Problem statement: Transcribe the whole listing below. Pictures do not go in the copy.

Records for this exercise:

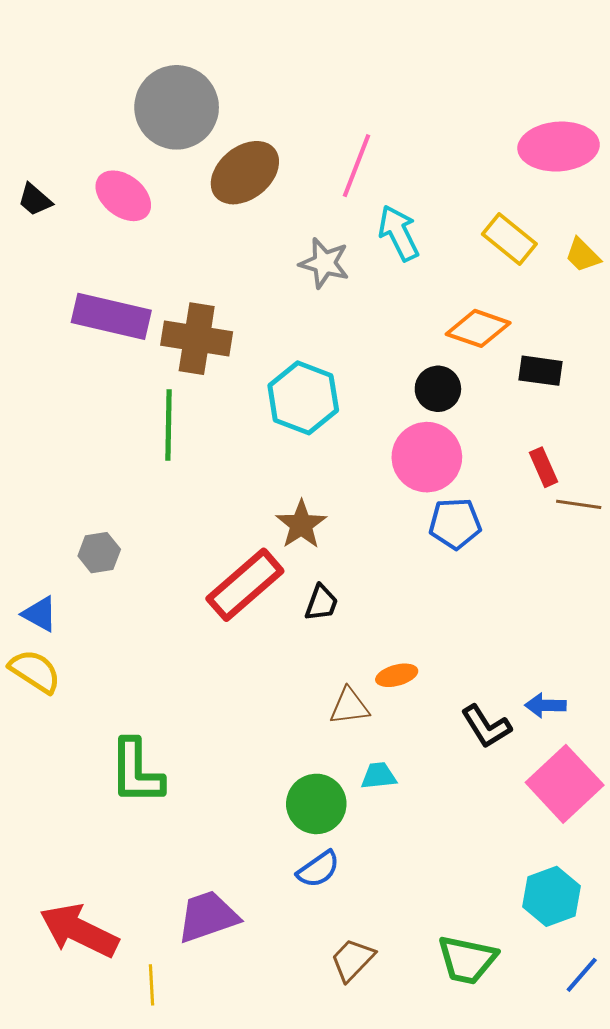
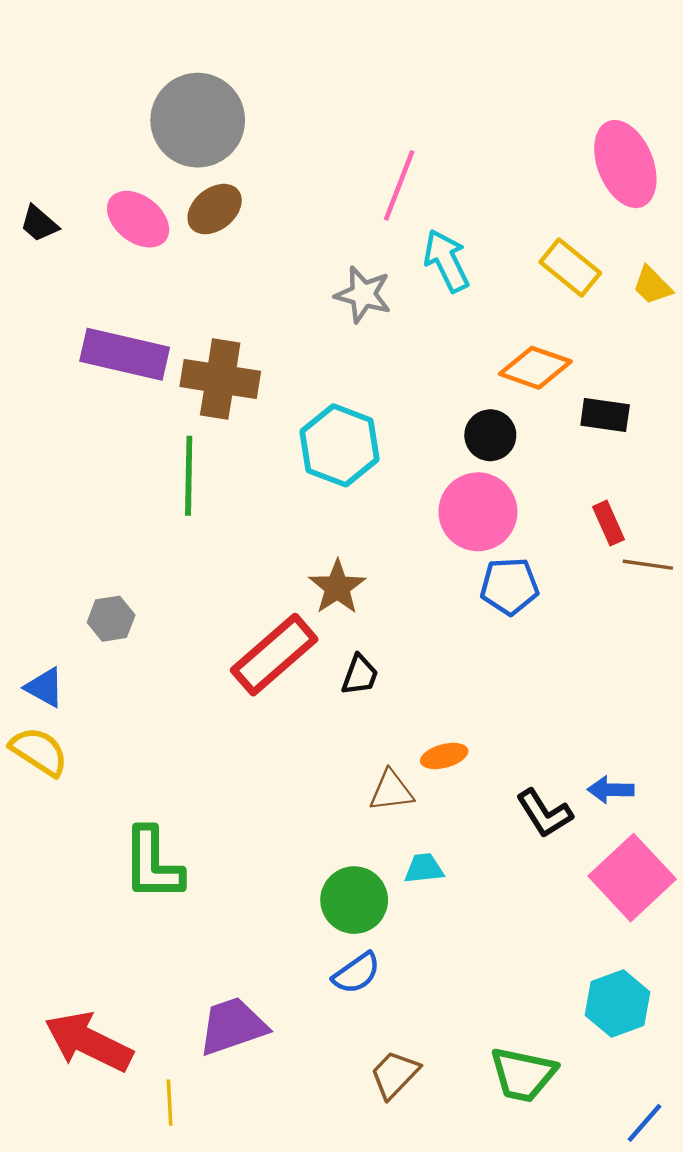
pink ellipse: (559, 147) -> (625, 164), turned 72
brown ellipse: (245, 173) -> (215, 209), moved, size x0.7
blue line: (582, 975) -> (644, 1123), moved

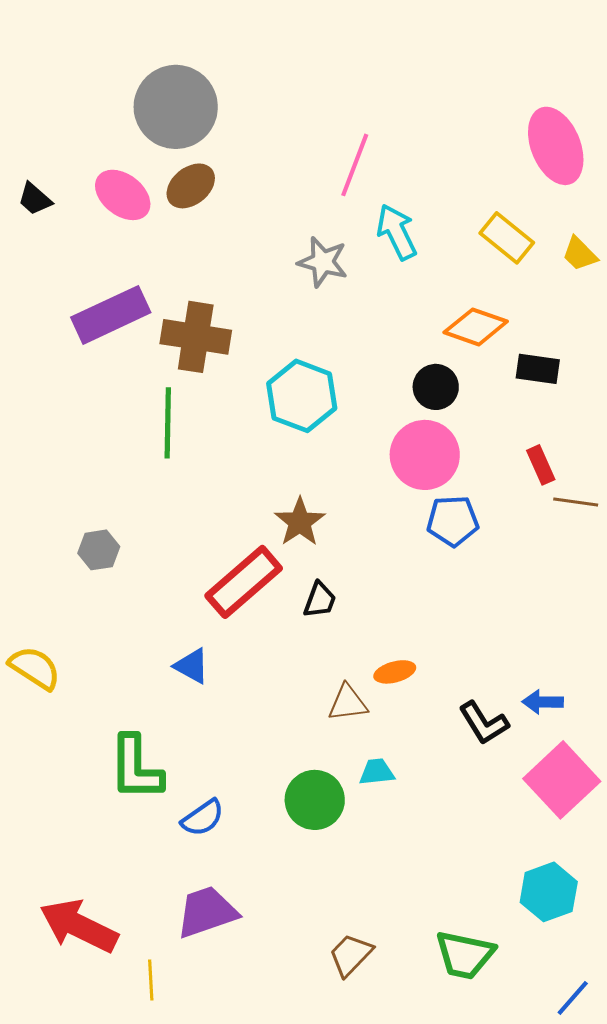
purple rectangle: (125, 354) -> (111, 315), turned -38
blue triangle: (45, 687) -> (192, 666), moved
blue semicircle: (356, 973) -> (203, 818), moved

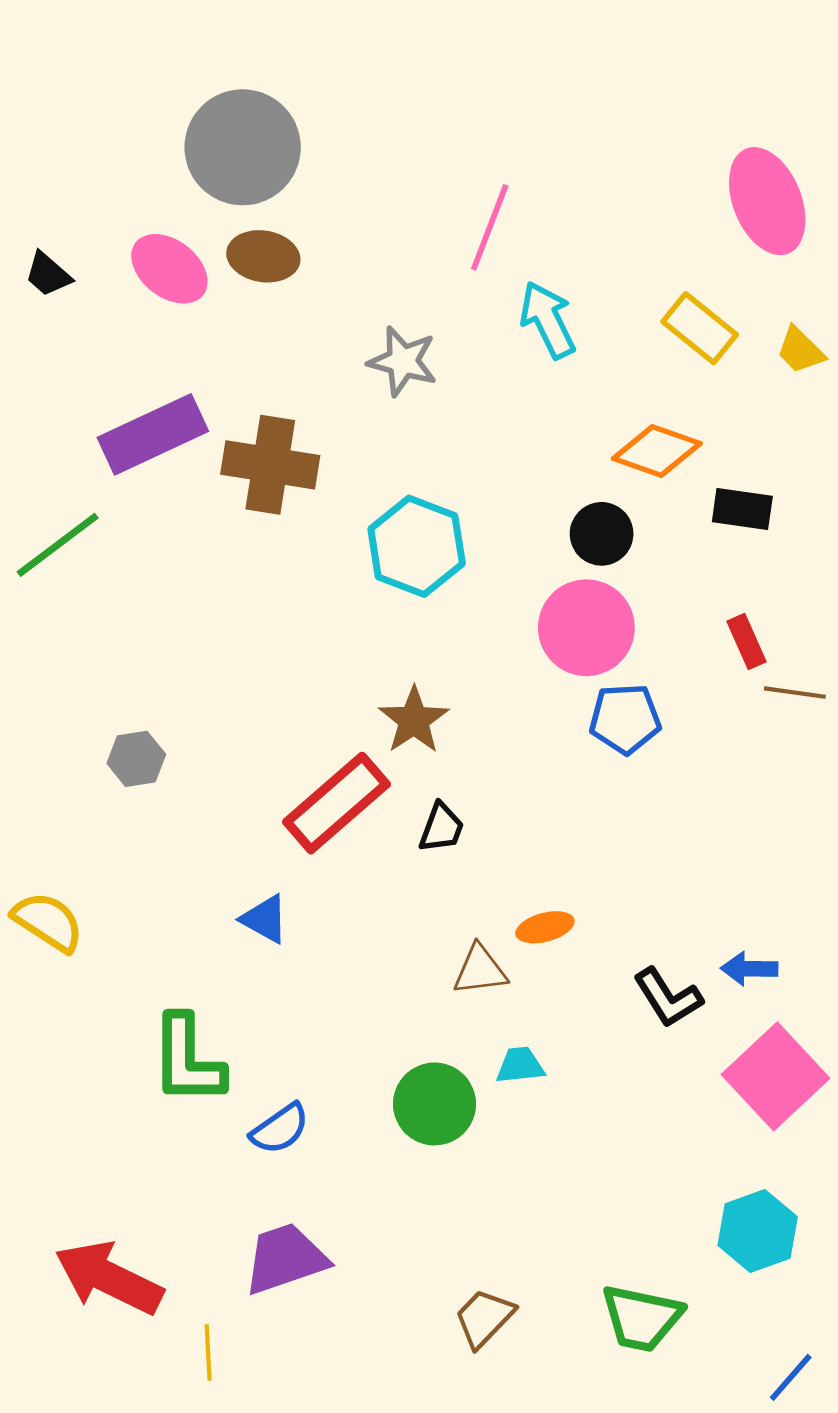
brown ellipse: (191, 186) -> (263, 256), turned 48
gray star: (323, 262) -> (403, 361), moved
green line: (168, 423) -> (58, 545), moved, turned 52

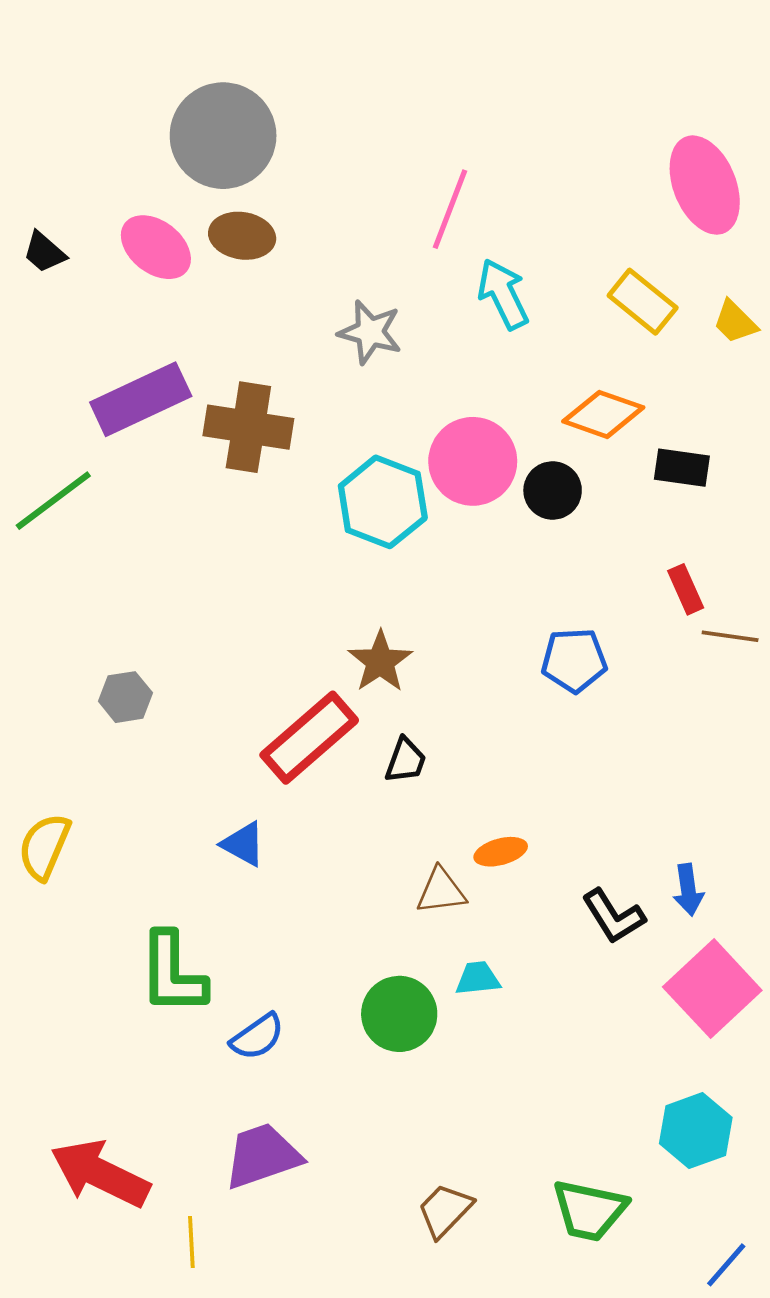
pink circle: (586, 628) -> (473, 461), moved
yellow semicircle: (48, 922) -> (44, 847), turned -100
blue arrow: (749, 969) -> (688, 890), turned -99

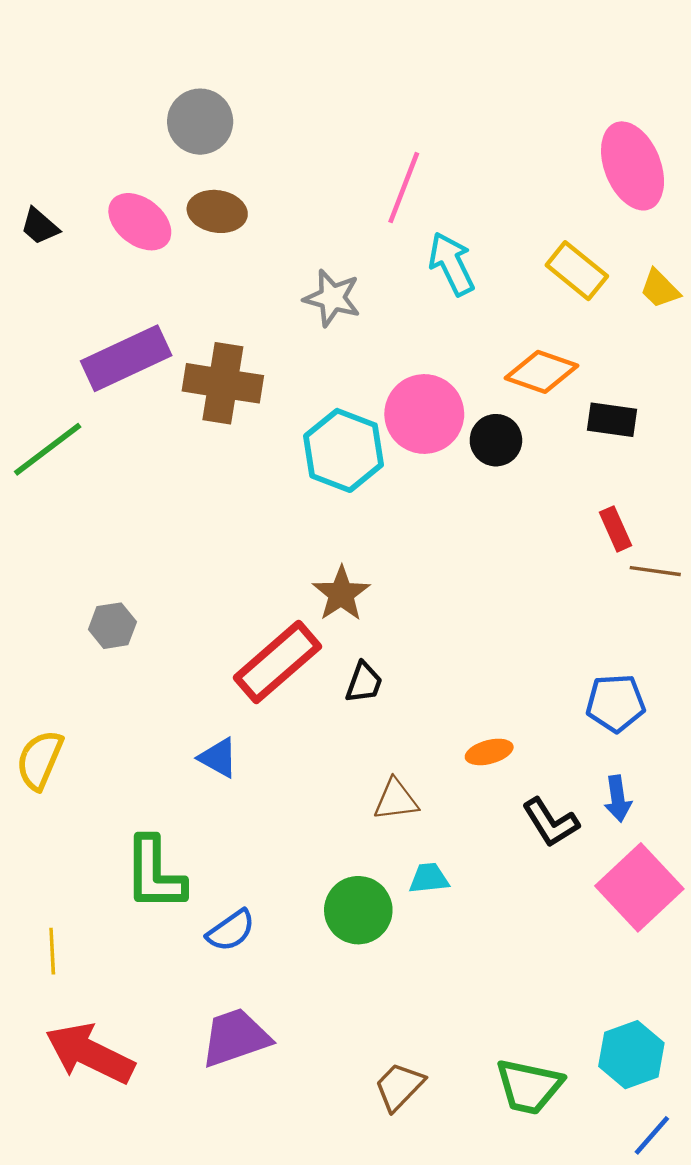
gray circle: (223, 136) -> (200, 122), size x0.7
blue pentagon: (574, 660) -> (615, 703), moved
orange ellipse: (501, 852) -> (489, 752), moved
cyan hexagon: (696, 1131) -> (631, 1055), moved
yellow line: (191, 1242) -> (52, 951), moved

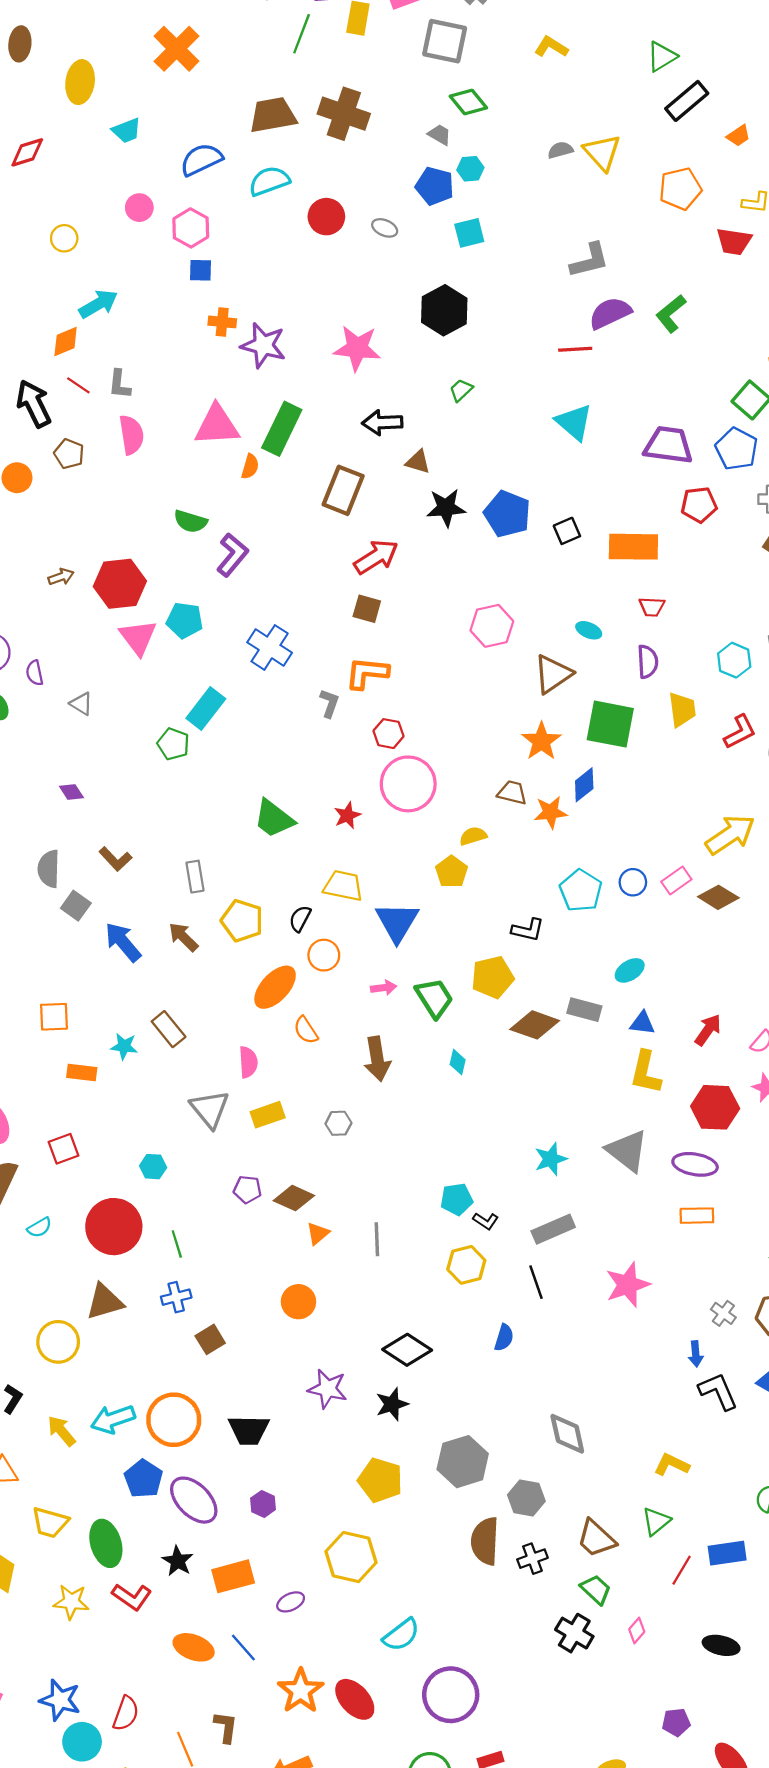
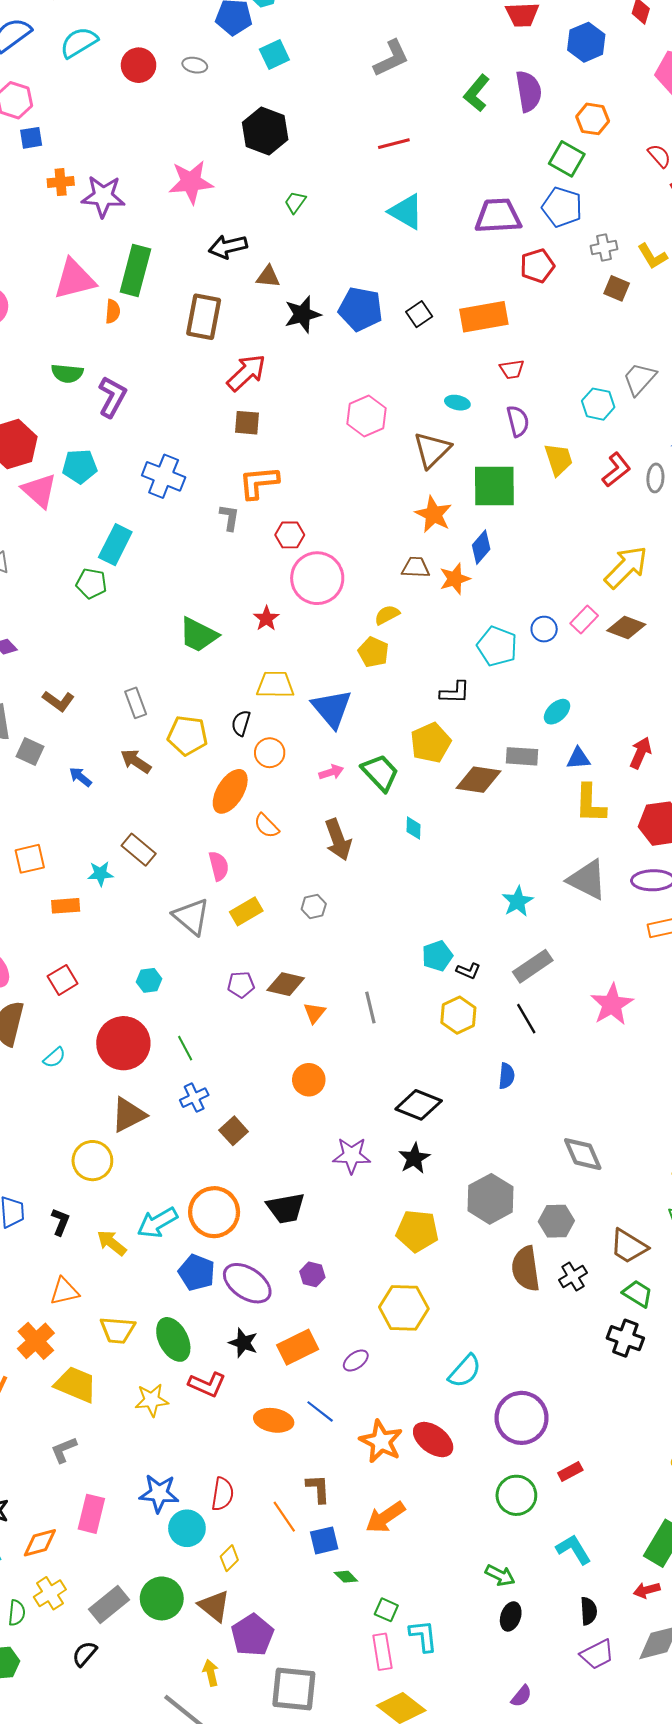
purple semicircle: (610, 313) -> (529, 91), moved, turned 117
blue arrow: (123, 942) -> (80, 777), size x0.6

Solution for this task:
pink ellipse: (559, 147) -> (625, 164), turned 72
brown ellipse: (245, 173) -> (215, 209), moved, size x0.7
blue line: (582, 975) -> (644, 1123), moved

purple rectangle: (125, 354) -> (111, 315), turned -38
blue triangle: (45, 687) -> (192, 666), moved
blue semicircle: (356, 973) -> (203, 818), moved

brown ellipse: (191, 186) -> (263, 256), turned 48
gray star: (323, 262) -> (403, 361), moved
green line: (168, 423) -> (58, 545), moved, turned 52

pink circle: (586, 628) -> (473, 461), moved
yellow semicircle: (48, 922) -> (44, 847), turned -100
blue arrow: (749, 969) -> (688, 890), turned -99

gray circle: (223, 136) -> (200, 122), size x0.7
blue pentagon: (574, 660) -> (615, 703), moved
orange ellipse: (501, 852) -> (489, 752), moved
cyan hexagon: (696, 1131) -> (631, 1055), moved
yellow line: (191, 1242) -> (52, 951), moved

purple semicircle: (610, 313) -> (529, 91), moved, turned 117
blue arrow: (123, 942) -> (80, 777), size x0.6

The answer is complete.